> _WHAT YOU SHOULD DO_
Although the data below contains pictures, please reproduce only its words, exactly.
───
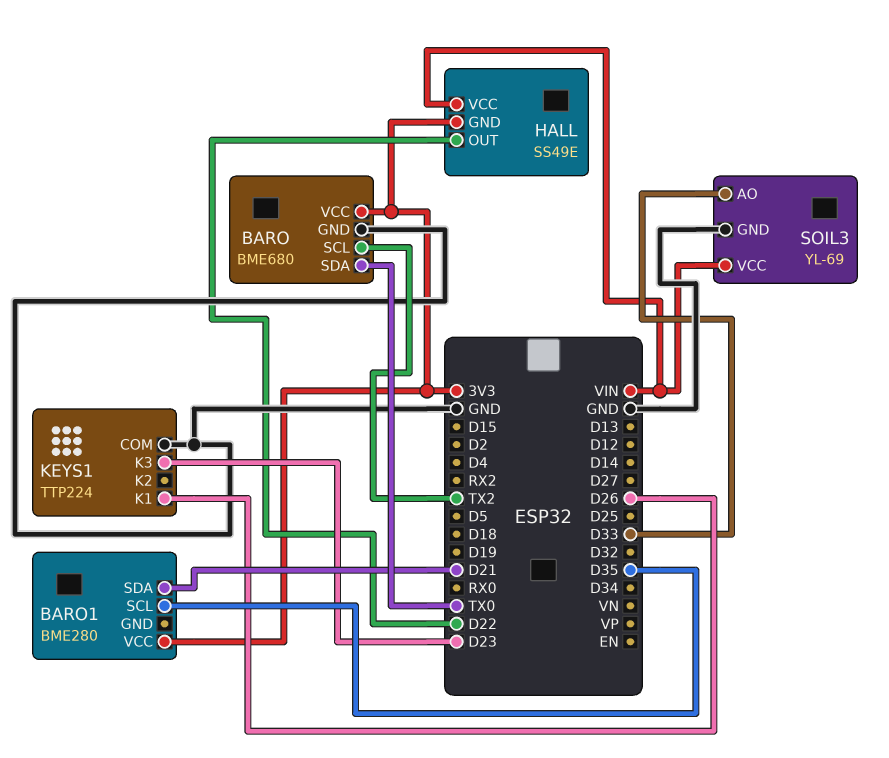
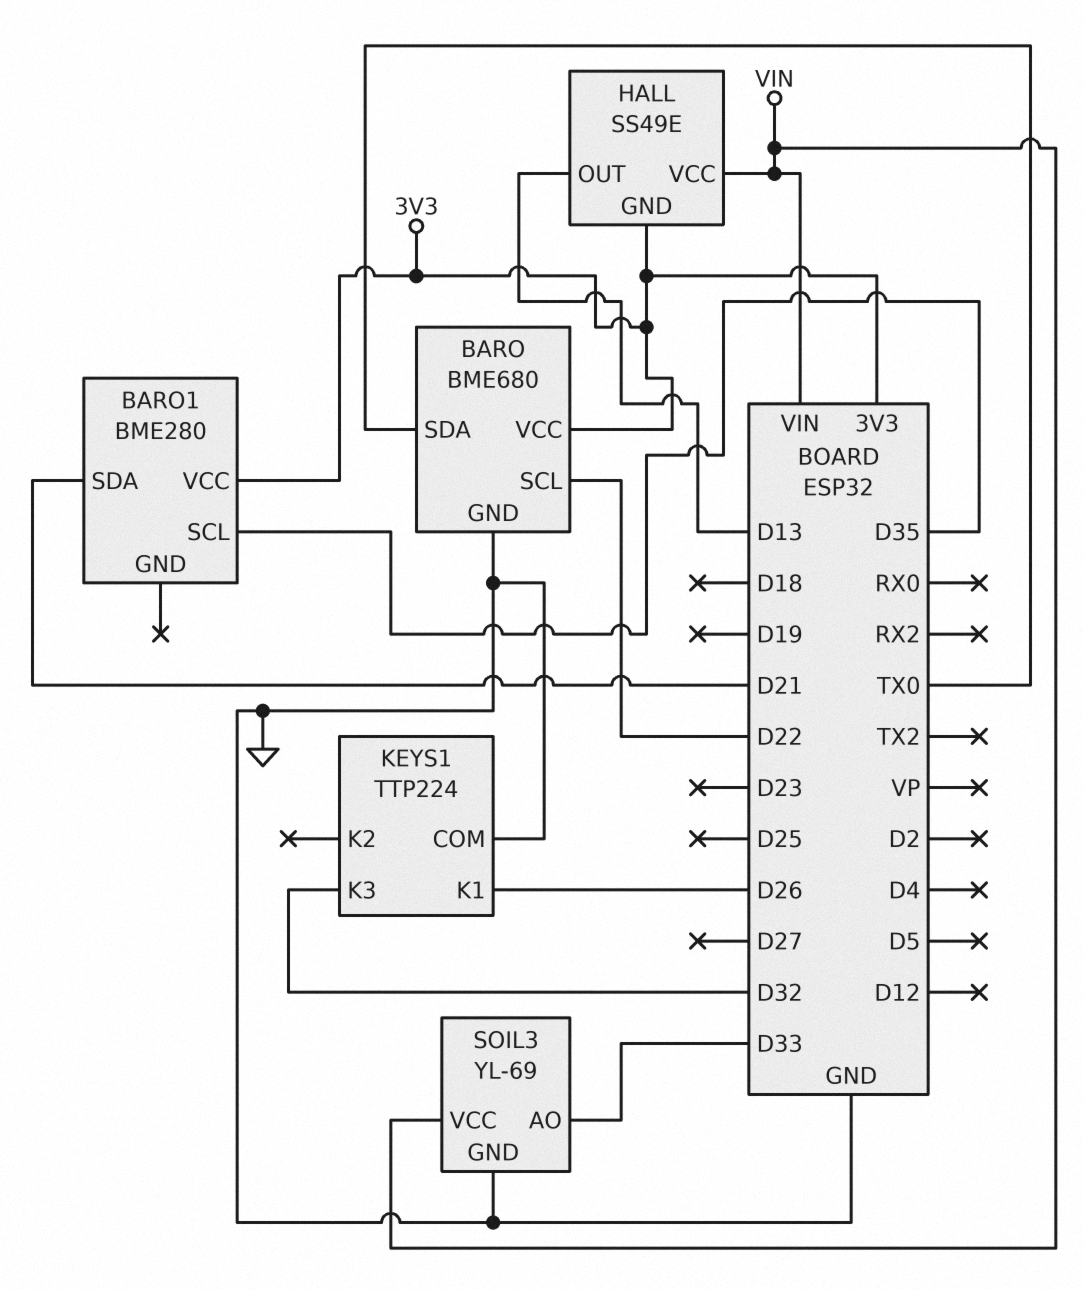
BARO pin SCL: TX2 -> D22
HALL pin OUT: D22 -> D13
KEYS1 pin K3: D23 -> D32

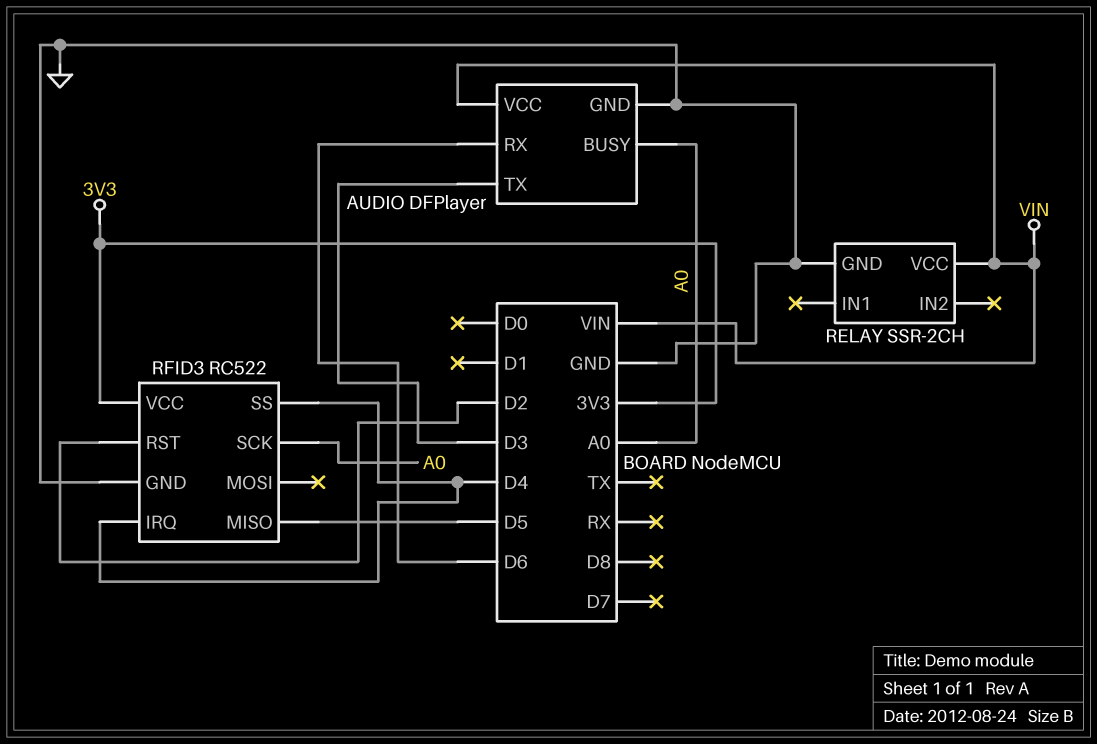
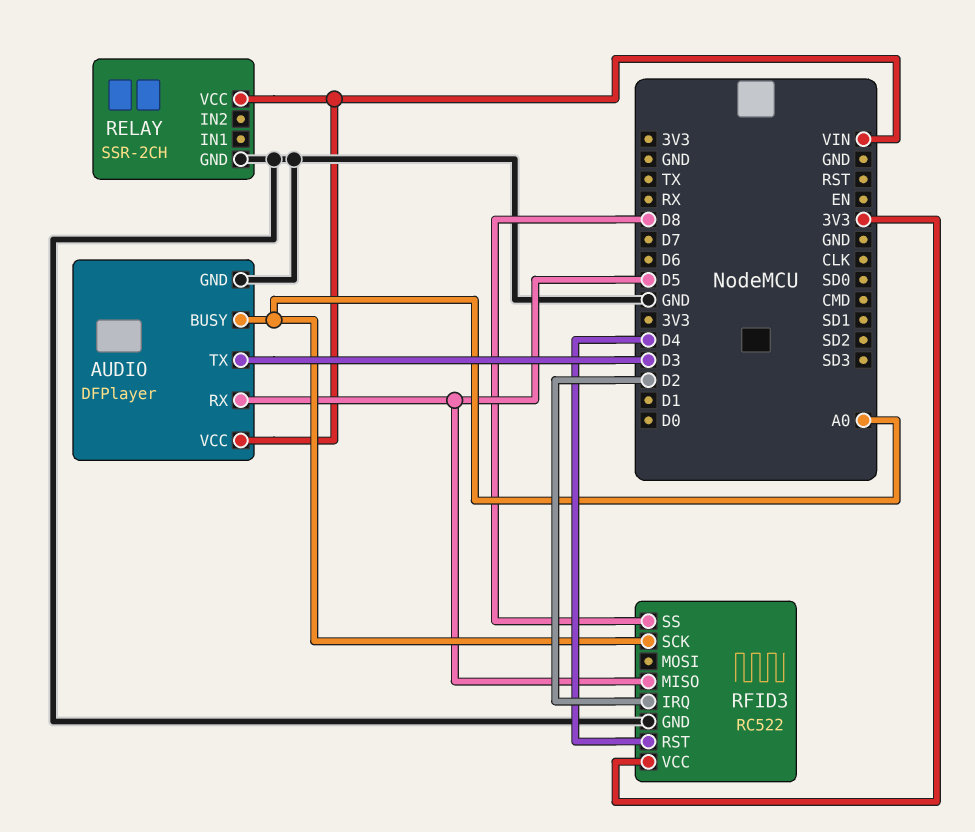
AUDIO pin RX: D6 -> D5
RFID3 pin IRQ: D4 -> D2
RFID3 pin RST: D2 -> D4
RFID3 pin SS: D4 -> D8

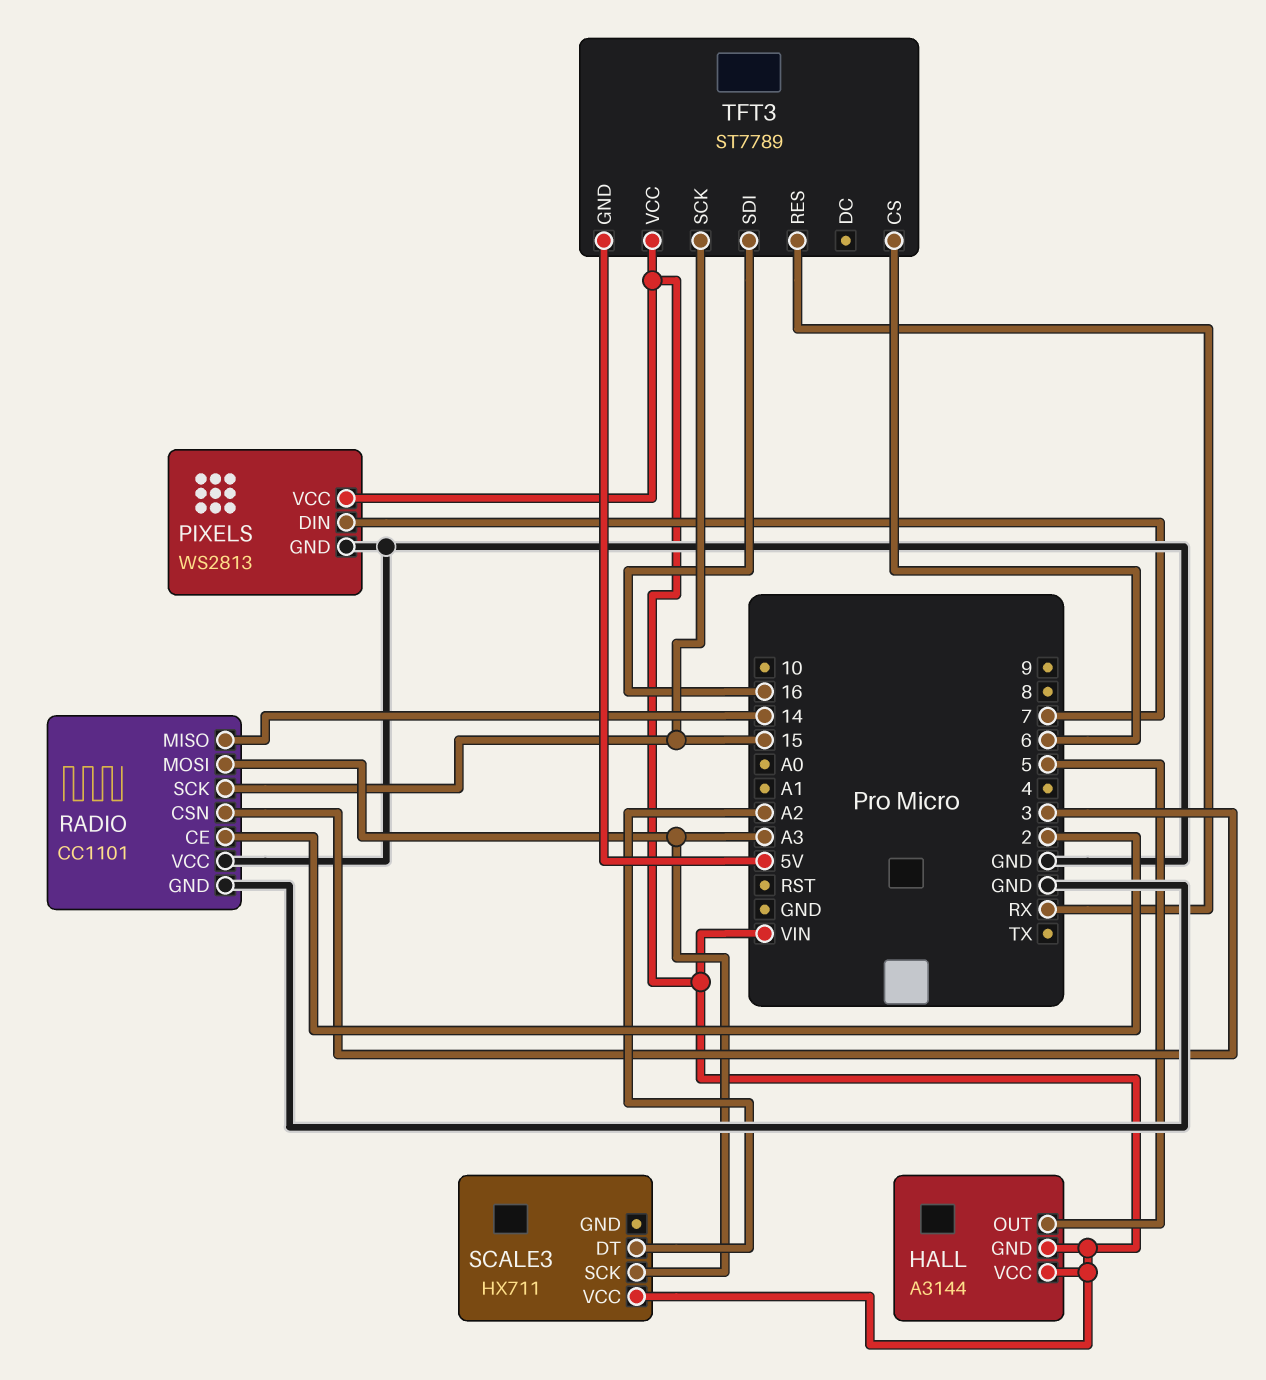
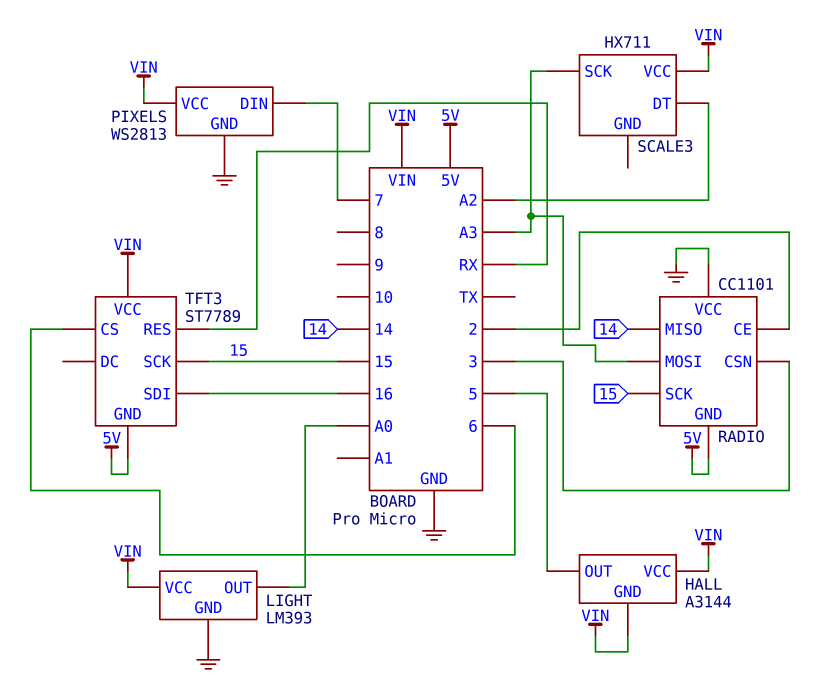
LIGHT: none -> LM393
LIGHT pin GND: none -> GND
LIGHT pin OUT: none -> A0
LIGHT pin VCC: none -> VIN
RADIO pin GND: GND -> 5V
───
> _RESPONSE AREA_
BARO pin SCL: TX2 -> D22
HALL pin OUT: D22 -> D13
KEYS1 pin K3: D23 -> D32

AUDIO pin RX: D6 -> D5
RFID3 pin IRQ: D4 -> D2
RFID3 pin RST: D2 -> D4
RFID3 pin SS: D4 -> D8

LIGHT: none -> LM393
LIGHT pin GND: none -> GND
LIGHT pin OUT: none -> A0
LIGHT pin VCC: none -> VIN
RADIO pin GND: GND -> 5V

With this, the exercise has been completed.